Work required: Below are the entries; return every line among them that holds the word "green".

Supplied records:
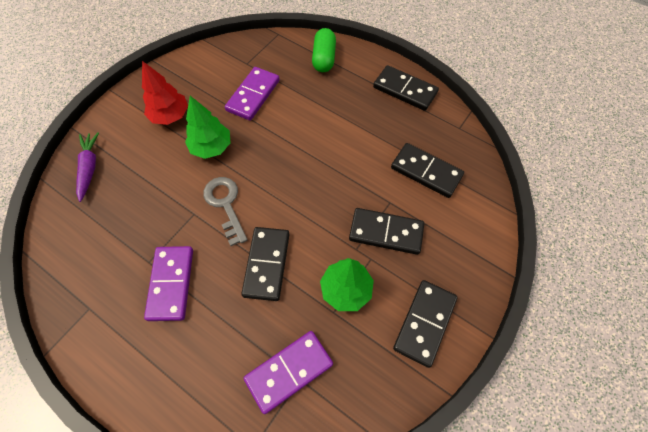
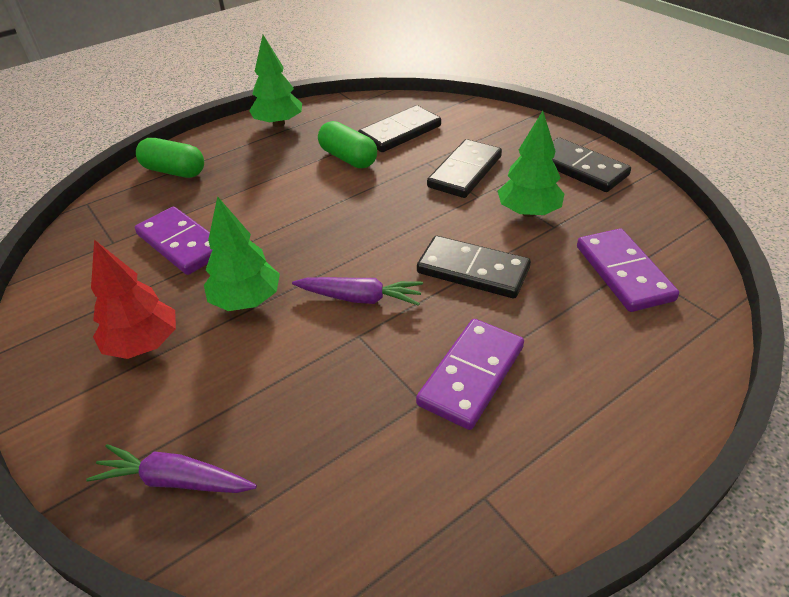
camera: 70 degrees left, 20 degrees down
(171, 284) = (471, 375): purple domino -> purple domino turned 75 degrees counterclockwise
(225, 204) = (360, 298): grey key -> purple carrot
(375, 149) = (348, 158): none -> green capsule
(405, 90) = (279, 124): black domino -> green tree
* * *
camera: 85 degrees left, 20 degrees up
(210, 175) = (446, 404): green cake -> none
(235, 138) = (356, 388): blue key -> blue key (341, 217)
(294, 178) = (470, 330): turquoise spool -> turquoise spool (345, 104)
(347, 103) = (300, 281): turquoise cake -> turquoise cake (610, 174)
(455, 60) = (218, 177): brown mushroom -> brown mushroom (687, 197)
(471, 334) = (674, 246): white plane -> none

Exercise output:
(375, 149) = (348, 158): none -> green capsule
(405, 90) = (279, 124): black domino -> green tree
(210, 175) = (446, 404): green cake -> none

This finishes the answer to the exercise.